# Data for review
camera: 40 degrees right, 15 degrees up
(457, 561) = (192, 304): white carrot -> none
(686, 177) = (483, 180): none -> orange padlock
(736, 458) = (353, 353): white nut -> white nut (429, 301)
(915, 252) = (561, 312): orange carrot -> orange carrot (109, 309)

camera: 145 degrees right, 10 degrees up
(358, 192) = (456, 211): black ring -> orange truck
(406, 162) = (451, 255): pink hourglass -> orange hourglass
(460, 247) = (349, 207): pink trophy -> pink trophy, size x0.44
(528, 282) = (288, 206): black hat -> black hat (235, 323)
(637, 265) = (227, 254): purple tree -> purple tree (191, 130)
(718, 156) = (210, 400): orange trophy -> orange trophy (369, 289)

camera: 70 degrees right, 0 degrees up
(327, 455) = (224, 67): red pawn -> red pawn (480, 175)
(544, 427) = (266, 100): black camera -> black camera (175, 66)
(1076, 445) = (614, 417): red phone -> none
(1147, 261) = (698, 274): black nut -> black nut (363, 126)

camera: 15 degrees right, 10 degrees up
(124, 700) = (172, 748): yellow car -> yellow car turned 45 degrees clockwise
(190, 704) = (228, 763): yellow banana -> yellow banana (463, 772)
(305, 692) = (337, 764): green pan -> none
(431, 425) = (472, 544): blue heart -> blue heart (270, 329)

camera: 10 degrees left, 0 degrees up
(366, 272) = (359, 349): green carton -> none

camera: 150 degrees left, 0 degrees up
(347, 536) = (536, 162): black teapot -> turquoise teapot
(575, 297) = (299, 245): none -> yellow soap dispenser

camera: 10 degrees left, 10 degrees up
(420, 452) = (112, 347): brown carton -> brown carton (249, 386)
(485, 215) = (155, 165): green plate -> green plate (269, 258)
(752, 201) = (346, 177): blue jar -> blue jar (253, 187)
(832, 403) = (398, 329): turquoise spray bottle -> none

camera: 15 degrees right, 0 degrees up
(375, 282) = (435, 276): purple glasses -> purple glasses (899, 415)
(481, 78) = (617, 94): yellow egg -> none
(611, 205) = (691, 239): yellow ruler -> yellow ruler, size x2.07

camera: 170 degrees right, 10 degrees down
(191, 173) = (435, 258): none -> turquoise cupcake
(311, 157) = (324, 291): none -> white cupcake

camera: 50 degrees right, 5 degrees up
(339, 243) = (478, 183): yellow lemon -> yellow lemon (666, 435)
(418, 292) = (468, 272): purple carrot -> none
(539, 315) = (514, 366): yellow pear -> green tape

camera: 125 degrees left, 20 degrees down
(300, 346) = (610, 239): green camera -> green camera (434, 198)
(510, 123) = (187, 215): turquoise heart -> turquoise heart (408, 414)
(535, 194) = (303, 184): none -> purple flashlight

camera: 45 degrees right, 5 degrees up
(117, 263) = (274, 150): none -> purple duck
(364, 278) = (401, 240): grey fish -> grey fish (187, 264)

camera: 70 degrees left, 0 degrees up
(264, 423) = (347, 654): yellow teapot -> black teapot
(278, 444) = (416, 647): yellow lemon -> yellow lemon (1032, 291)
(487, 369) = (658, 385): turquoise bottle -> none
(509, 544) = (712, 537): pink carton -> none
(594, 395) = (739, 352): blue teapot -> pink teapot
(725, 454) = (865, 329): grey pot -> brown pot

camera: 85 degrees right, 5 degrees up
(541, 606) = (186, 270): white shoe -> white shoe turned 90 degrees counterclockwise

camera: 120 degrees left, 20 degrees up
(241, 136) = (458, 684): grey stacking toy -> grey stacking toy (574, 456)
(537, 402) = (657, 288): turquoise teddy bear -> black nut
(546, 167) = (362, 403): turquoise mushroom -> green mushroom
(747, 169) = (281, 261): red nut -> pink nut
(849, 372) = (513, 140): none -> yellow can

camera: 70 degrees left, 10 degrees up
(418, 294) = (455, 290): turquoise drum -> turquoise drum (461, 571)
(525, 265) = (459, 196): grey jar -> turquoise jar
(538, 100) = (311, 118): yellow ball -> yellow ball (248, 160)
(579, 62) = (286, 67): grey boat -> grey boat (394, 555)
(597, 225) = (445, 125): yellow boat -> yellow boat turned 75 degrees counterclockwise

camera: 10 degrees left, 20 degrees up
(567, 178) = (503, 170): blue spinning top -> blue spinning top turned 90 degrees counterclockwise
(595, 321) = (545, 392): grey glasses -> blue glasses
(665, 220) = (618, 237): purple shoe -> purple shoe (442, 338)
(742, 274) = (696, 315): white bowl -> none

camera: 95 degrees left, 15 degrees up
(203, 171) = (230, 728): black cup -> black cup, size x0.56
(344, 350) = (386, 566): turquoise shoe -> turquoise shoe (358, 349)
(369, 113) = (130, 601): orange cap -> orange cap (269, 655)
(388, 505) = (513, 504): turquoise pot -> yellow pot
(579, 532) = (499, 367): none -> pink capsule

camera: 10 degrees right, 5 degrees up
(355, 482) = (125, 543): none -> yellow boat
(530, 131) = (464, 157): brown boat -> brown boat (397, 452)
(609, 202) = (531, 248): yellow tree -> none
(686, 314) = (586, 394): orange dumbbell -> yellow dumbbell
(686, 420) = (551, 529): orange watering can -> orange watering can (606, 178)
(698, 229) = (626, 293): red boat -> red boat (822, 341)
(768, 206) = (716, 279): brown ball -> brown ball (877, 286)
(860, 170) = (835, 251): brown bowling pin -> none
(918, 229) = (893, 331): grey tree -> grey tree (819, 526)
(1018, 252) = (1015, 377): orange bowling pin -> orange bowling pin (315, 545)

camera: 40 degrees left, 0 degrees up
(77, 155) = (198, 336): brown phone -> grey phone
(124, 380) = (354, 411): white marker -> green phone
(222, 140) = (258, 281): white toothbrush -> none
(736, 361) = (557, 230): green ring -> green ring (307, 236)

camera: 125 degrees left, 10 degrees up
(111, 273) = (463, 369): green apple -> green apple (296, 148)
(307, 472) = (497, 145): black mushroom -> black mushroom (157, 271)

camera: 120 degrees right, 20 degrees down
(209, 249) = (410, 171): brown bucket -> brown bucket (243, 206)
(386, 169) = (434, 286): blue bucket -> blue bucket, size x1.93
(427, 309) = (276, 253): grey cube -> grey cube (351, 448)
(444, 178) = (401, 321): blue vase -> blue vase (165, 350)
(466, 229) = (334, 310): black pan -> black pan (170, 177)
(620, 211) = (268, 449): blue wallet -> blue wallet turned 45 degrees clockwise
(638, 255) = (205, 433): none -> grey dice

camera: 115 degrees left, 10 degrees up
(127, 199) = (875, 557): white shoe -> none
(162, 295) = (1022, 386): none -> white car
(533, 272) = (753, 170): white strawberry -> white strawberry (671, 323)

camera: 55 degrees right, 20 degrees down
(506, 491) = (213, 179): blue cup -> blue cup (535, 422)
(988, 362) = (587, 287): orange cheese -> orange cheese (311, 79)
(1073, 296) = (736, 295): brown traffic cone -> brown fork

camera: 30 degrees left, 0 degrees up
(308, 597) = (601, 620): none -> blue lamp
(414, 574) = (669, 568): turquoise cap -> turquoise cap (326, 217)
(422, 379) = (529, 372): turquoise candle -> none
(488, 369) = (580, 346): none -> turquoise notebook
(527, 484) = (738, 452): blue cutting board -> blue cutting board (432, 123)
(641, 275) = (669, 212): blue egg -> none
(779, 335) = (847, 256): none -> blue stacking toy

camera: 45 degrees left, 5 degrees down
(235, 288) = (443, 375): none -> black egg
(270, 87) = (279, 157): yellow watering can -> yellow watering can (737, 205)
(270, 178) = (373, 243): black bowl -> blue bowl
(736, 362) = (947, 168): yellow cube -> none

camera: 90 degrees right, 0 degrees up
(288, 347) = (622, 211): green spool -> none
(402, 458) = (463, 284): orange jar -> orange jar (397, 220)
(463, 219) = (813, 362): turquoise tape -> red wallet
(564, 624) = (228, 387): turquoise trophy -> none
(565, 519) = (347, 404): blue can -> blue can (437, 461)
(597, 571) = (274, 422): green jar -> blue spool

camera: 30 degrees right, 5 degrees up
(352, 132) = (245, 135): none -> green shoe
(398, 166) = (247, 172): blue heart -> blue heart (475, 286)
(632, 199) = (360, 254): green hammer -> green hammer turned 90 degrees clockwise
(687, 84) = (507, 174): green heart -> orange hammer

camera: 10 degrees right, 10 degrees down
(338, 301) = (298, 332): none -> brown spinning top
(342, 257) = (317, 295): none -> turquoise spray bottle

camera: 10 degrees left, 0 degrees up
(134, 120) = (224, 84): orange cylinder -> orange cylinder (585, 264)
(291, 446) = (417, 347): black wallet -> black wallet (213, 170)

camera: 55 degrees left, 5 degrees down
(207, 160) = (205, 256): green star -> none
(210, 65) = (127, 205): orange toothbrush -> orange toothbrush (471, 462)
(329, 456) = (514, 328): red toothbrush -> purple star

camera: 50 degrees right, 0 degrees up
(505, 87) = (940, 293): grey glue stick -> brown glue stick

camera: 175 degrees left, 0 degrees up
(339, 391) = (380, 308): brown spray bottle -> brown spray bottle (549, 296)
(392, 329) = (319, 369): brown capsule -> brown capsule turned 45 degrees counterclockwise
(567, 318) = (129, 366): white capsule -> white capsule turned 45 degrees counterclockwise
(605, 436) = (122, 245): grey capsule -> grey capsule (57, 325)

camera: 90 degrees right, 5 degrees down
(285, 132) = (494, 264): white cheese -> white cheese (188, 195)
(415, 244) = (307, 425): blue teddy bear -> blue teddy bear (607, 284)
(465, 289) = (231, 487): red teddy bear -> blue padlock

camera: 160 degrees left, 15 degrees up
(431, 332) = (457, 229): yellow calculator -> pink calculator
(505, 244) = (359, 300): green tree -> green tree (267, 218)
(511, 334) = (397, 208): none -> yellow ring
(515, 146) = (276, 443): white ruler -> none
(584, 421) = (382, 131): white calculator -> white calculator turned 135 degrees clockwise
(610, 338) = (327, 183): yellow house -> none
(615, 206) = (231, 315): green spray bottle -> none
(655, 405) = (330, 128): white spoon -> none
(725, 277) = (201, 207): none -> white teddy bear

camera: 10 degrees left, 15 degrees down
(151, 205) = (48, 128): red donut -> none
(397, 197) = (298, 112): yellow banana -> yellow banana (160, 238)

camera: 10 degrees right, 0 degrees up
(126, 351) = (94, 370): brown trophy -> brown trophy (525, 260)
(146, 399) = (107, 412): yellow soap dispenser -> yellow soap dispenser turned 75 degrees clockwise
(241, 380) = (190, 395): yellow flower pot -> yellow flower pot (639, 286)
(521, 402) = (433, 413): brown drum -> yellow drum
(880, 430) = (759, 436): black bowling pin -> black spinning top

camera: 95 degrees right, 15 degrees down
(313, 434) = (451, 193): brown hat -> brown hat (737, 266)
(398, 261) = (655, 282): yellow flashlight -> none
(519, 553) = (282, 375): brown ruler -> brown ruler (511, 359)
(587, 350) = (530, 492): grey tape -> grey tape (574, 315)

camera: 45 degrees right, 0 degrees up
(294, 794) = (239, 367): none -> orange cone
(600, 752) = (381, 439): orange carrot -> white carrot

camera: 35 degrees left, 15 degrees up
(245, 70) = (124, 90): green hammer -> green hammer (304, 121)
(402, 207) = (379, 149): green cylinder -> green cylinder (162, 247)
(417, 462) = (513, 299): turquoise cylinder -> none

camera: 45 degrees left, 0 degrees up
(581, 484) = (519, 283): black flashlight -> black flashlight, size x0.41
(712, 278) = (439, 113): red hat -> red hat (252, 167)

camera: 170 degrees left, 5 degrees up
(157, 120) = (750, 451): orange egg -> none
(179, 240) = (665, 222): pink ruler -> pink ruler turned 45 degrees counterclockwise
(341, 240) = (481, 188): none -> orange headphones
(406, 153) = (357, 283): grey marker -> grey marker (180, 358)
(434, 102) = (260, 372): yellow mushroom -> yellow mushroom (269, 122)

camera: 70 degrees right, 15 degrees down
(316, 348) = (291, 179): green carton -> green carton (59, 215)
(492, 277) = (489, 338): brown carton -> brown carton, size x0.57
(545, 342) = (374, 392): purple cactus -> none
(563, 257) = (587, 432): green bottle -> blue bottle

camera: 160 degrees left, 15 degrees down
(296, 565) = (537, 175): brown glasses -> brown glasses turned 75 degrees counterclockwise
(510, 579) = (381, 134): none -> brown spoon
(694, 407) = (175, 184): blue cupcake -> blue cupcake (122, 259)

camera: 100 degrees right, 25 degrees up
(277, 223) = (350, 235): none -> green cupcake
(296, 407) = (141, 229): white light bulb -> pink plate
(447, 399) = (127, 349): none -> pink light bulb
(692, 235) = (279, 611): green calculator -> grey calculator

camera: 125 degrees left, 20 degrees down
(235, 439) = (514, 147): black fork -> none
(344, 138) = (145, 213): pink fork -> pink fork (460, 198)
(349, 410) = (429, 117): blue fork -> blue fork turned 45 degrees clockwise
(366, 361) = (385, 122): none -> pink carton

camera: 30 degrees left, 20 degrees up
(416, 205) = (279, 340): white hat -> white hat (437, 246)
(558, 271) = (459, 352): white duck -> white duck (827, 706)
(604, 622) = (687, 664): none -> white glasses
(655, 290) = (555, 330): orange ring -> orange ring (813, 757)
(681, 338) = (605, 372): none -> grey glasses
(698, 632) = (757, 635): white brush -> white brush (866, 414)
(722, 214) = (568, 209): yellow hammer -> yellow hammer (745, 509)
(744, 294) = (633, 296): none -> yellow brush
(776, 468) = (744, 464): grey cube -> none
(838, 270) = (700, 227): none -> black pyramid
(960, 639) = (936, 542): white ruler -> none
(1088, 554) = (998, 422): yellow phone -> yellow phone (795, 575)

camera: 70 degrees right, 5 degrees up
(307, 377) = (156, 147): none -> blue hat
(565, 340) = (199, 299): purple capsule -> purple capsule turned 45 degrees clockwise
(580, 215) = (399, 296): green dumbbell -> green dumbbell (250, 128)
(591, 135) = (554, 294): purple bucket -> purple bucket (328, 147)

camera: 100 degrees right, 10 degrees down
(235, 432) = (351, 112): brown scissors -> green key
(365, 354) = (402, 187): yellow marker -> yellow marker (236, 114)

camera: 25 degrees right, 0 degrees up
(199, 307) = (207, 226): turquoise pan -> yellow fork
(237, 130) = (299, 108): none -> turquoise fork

# What you will do
Would you please copy, word for word, everything above from the line containing "camera: 115 degrees left, 10 degrees up" down to the line containing "(988, 362) = (587, 287): orange", those two lines included?

# Answer to this task
camera: 115 degrees left, 10 degrees up
(127, 199) = (875, 557): white shoe -> none
(162, 295) = (1022, 386): none -> white car
(533, 272) = (753, 170): white strawberry -> white strawberry (671, 323)

camera: 55 degrees right, 20 degrees down
(506, 491) = (213, 179): blue cup -> blue cup (535, 422)
(988, 362) = (587, 287): orange cheese -> orange cheese (311, 79)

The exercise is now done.